(Records from a data collection)
[Start of section]

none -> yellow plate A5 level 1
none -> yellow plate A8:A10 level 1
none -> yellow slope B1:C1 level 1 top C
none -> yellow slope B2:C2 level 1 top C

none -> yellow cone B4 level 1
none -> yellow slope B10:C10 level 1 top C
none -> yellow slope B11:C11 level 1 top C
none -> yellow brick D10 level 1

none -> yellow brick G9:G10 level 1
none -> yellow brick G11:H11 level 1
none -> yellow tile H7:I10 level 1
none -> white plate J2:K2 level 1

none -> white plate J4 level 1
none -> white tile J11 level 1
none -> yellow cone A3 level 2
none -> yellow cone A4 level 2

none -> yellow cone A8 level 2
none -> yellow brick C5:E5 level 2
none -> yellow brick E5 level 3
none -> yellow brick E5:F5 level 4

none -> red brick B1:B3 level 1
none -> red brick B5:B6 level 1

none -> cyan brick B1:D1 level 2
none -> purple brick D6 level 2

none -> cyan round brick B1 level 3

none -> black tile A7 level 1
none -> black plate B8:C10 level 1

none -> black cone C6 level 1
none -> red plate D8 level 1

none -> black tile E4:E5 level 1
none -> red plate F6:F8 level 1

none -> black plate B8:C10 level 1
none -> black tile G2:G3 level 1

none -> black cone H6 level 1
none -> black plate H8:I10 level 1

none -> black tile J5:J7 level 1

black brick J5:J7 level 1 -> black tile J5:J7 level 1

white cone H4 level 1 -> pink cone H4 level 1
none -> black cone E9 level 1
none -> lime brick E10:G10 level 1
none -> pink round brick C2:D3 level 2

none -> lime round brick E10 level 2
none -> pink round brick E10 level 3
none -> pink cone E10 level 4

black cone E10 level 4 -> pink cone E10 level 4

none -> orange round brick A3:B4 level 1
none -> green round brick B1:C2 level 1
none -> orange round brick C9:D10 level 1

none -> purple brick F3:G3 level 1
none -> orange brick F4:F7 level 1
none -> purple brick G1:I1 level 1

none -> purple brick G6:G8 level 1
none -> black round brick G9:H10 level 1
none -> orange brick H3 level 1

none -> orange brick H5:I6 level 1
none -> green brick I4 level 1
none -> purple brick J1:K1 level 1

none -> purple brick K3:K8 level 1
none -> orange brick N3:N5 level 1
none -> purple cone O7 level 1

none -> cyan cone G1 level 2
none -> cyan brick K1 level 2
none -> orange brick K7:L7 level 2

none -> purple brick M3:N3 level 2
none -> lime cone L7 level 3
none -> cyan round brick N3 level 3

[End of section]

* _PROBLEM DESCRIPTION_:
Copy out all of the data exactly, leaving nothing out.

* _EXPECTED ANSWER_:
none -> yellow plate A5 level 1
none -> yellow plate A8:A10 level 1
none -> yellow slope B1:C1 level 1 top C
none -> yellow slope B2:C2 level 1 top C

none -> yellow cone B4 level 1
none -> yellow slope B10:C10 level 1 top C
none -> yellow slope B11:C11 level 1 top C
none -> yellow brick D10 level 1

none -> yellow brick G9:G10 level 1
none -> yellow brick G11:H11 level 1
none -> yellow tile H7:I10 level 1
none -> white plate J2:K2 level 1

none -> white plate J4 level 1
none -> white tile J11 level 1
none -> yellow cone A3 level 2
none -> yellow cone A4 level 2

none -> yellow cone A8 level 2
none -> yellow brick C5:E5 level 2
none -> yellow brick E5 level 3
none -> yellow brick E5:F5 level 4

none -> red brick B1:B3 level 1
none -> red brick B5:B6 level 1

none -> cyan brick B1:D1 level 2
none -> purple brick D6 level 2

none -> cyan round brick B1 level 3

none -> black tile A7 level 1
none -> black plate B8:C10 level 1

none -> black cone C6 level 1
none -> red plate D8 level 1

none -> black tile E4:E5 level 1
none -> red plate F6:F8 level 1

none -> black plate B8:C10 level 1
none -> black tile G2:G3 level 1

none -> black cone H6 level 1
none -> black plate H8:I10 level 1

none -> black tile J5:J7 level 1

black brick J5:J7 level 1 -> black tile J5:J7 level 1

white cone H4 level 1 -> pink cone H4 level 1
none -> black cone E9 level 1
none -> lime brick E10:G10 level 1
none -> pink round brick C2:D3 level 2

none -> lime round brick E10 level 2
none -> pink round brick E10 level 3
none -> pink cone E10 level 4

black cone E10 level 4 -> pink cone E10 level 4

none -> orange round brick A3:B4 level 1
none -> green round brick B1:C2 level 1
none -> orange round brick C9:D10 level 1

none -> purple brick F3:G3 level 1
none -> orange brick F4:F7 level 1
none -> purple brick G1:I1 level 1

none -> purple brick G6:G8 level 1
none -> black round brick G9:H10 level 1
none -> orange brick H3 level 1

none -> orange brick H5:I6 level 1
none -> green brick I4 level 1
none -> purple brick J1:K1 level 1

none -> purple brick K3:K8 level 1
none -> orange brick N3:N5 level 1
none -> purple cone O7 level 1

none -> cyan cone G1 level 2
none -> cyan brick K1 level 2
none -> orange brick K7:L7 level 2

none -> purple brick M3:N3 level 2
none -> lime cone L7 level 3
none -> cyan round brick N3 level 3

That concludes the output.